START THE DATA

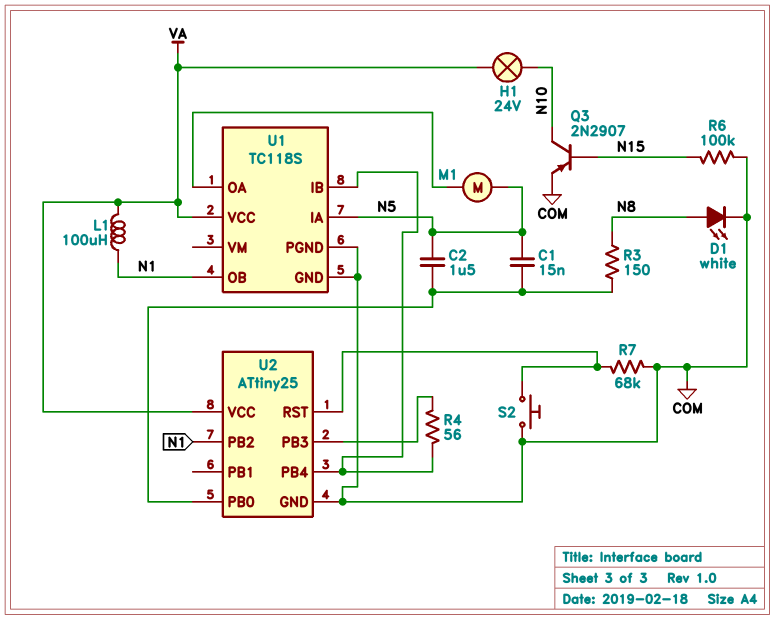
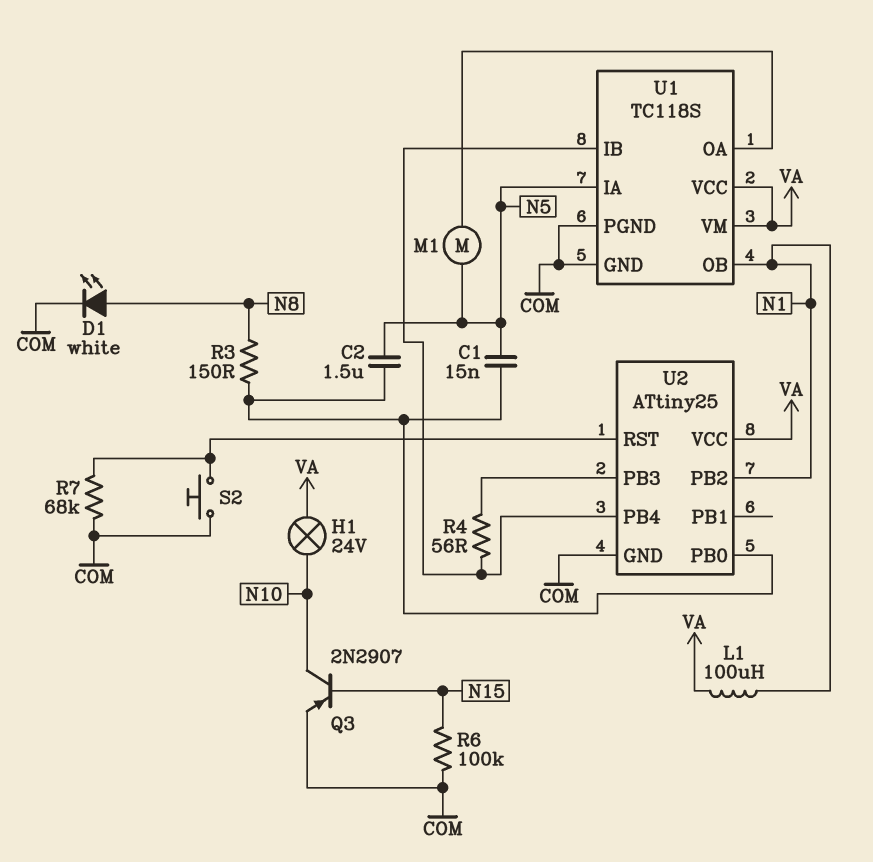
U1 pin VM: none -> VA

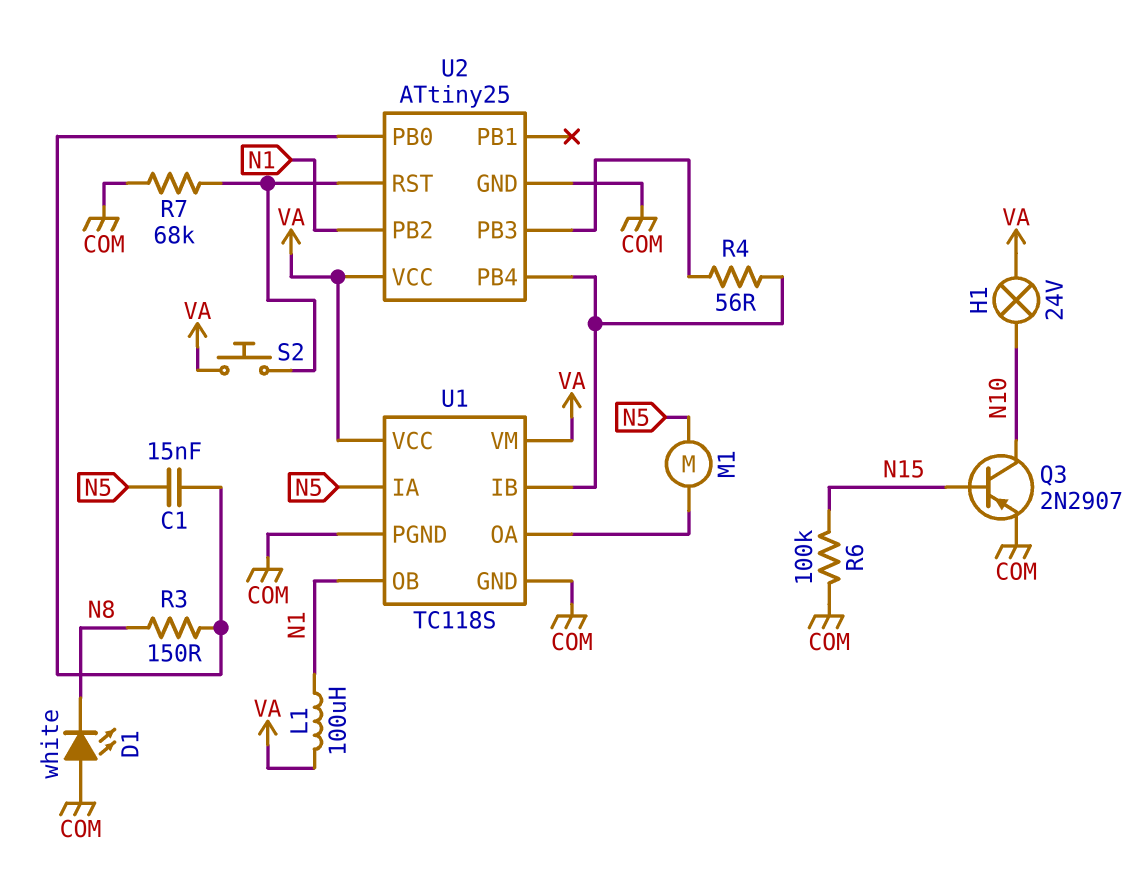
C2: 1.5uF (N5, U2/PB0) -> none
D1: LED white (A N8, K COM) -> LED white (A COM, K N8)
S2: button (COM, U2/RST) -> button (U2/RST, VA)

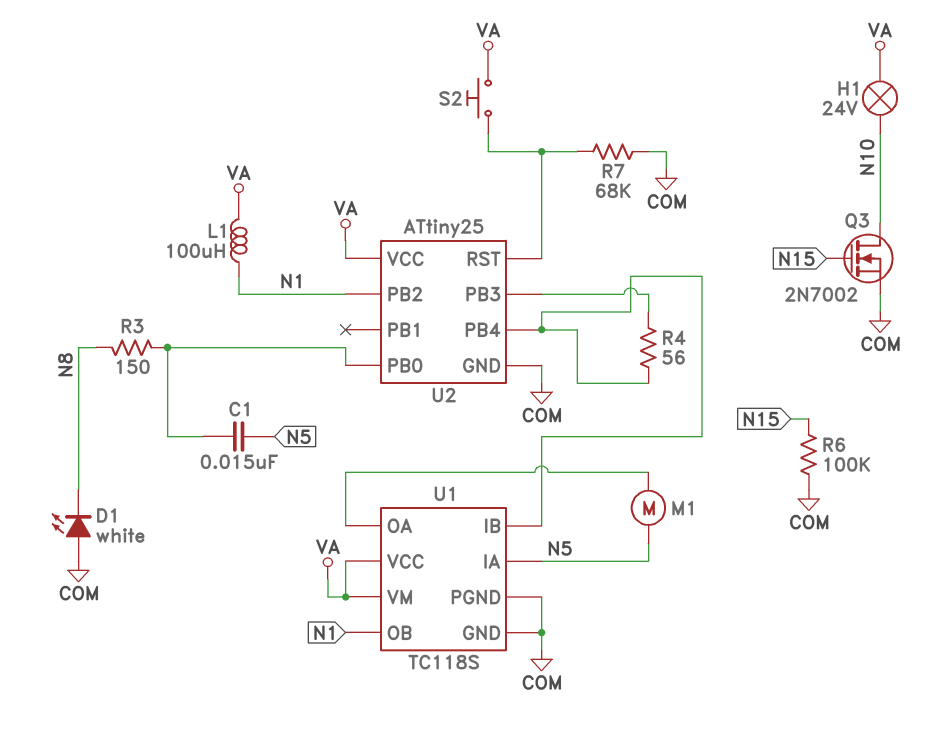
Q3: PNP 2N2907 (B N15, C N10, E COM) -> NMOS 2N7002 (G N15, D N10, S COM)

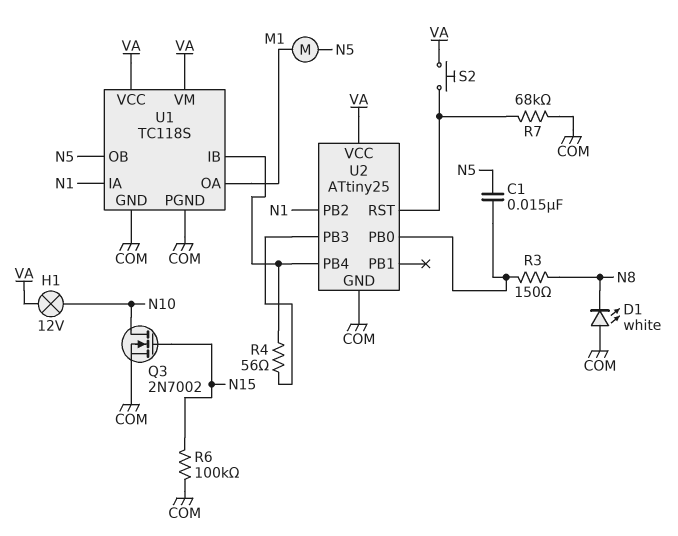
H1: lamp 24V (N10, VA) -> lamp 12V (N10, VA)
L1: 100uH (N1, VA) -> none
U1 pin IA: N5 -> N1
U1 pin OB: N1 -> N5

END THE DATA

## WHAT YOU NEED TO DO
Restate the data above word for word. Do not include the images.

## OUTPUT BELOW
U1 pin VM: none -> VA

C2: 1.5uF (N5, U2/PB0) -> none
D1: LED white (A N8, K COM) -> LED white (A COM, K N8)
S2: button (COM, U2/RST) -> button (U2/RST, VA)

Q3: PNP 2N2907 (B N15, C N10, E COM) -> NMOS 2N7002 (G N15, D N10, S COM)

H1: lamp 24V (N10, VA) -> lamp 12V (N10, VA)
L1: 100uH (N1, VA) -> none
U1 pin IA: N5 -> N1
U1 pin OB: N1 -> N5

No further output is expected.